Among the entries, find the lines with the string "MOSI" and copy them.
╭─ PROVIDED RECORDS
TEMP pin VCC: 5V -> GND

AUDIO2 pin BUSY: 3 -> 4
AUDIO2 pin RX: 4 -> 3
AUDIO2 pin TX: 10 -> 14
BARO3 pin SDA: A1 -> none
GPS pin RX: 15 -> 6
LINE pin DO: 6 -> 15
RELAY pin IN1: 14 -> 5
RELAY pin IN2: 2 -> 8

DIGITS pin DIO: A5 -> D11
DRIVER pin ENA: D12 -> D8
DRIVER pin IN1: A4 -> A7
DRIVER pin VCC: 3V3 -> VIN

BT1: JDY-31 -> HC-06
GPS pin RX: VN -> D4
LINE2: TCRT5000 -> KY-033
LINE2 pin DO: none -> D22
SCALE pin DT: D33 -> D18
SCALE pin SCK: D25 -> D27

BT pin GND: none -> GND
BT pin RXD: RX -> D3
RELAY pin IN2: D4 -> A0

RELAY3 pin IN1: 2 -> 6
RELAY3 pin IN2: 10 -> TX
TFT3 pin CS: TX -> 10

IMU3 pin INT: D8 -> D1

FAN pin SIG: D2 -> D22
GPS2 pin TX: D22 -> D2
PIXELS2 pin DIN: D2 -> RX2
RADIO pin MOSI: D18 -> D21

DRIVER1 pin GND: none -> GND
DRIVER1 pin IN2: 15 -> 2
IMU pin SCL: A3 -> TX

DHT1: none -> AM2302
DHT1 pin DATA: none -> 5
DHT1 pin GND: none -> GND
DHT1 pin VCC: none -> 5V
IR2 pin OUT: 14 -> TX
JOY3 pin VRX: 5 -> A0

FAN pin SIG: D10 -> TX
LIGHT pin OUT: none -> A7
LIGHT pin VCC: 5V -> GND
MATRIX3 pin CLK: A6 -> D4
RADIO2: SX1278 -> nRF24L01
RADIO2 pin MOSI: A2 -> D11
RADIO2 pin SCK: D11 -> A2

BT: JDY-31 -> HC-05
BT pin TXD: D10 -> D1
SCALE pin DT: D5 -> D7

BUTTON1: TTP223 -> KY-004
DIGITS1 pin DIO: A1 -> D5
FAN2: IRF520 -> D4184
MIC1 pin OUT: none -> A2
╰─
*EXPECTED ANSWER*
RADIO pin MOSI: D18 -> D21
RADIO2 pin MOSI: A2 -> D11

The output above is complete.